**Records to process**
Start of Block
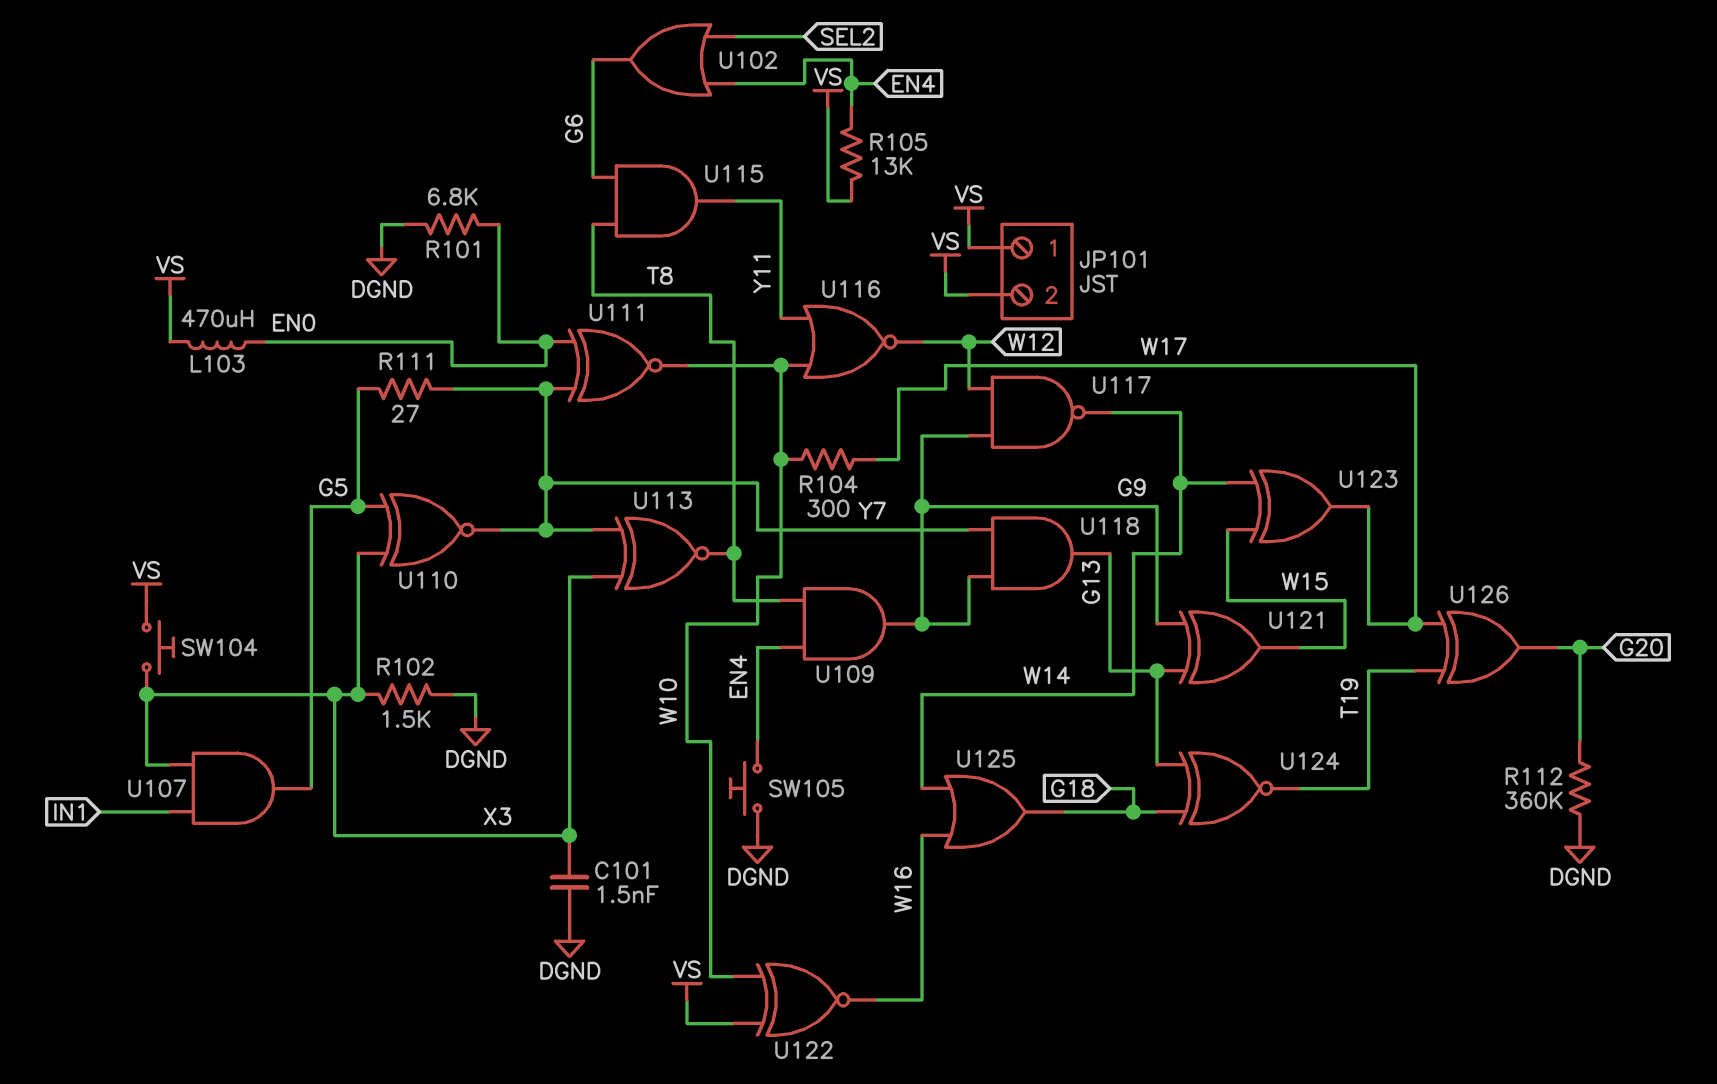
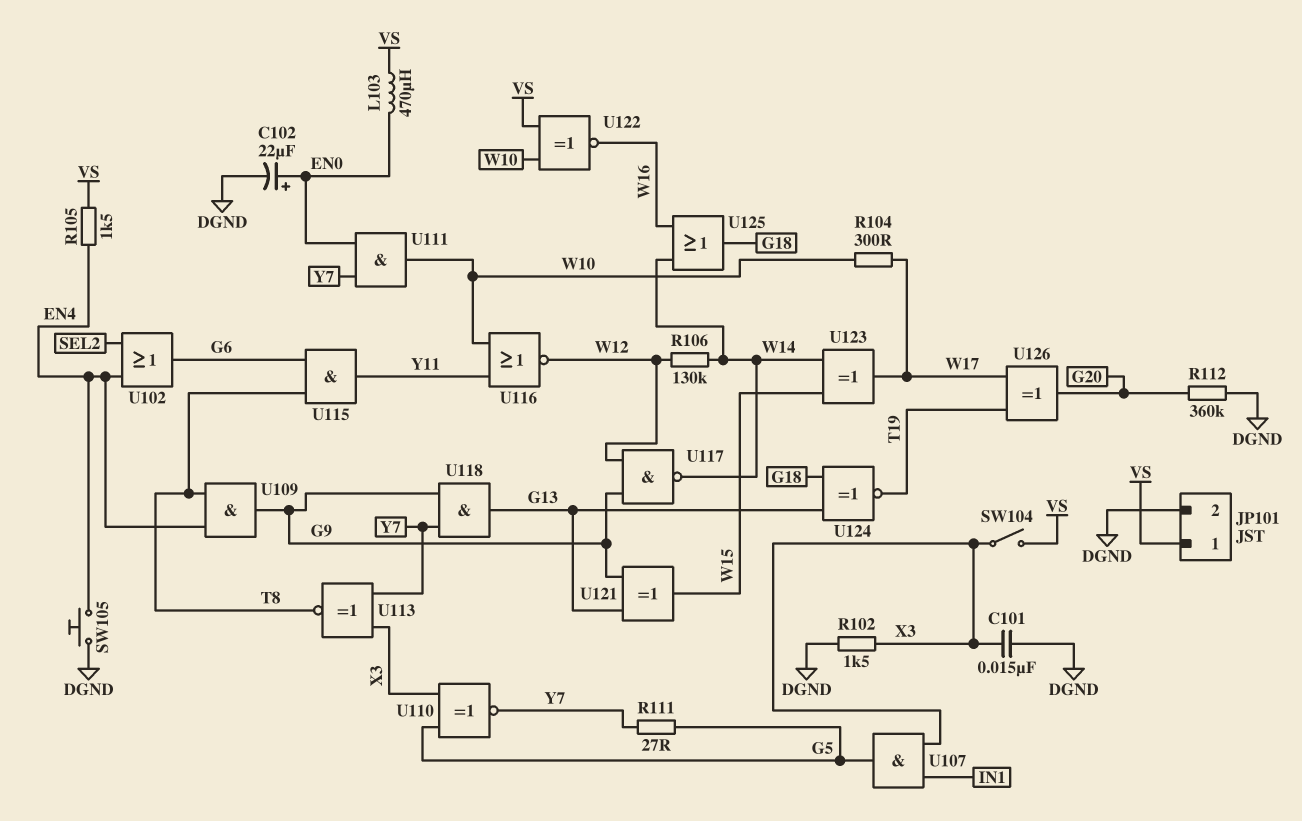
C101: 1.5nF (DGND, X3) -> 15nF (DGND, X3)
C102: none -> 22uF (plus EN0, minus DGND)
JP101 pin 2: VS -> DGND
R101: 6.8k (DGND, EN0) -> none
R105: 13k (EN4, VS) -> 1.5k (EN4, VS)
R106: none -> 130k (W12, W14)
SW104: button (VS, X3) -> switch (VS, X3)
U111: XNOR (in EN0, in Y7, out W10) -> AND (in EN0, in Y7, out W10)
End of Block
Your answer must be the lines from the one containing "R101: 6.8k (DGND, EN0) -> none" through the last line of the entries, copied exactly, with no other lines.

R101: 6.8k (DGND, EN0) -> none
R105: 13k (EN4, VS) -> 1.5k (EN4, VS)
R106: none -> 130k (W12, W14)
SW104: button (VS, X3) -> switch (VS, X3)
U111: XNOR (in EN0, in Y7, out W10) -> AND (in EN0, in Y7, out W10)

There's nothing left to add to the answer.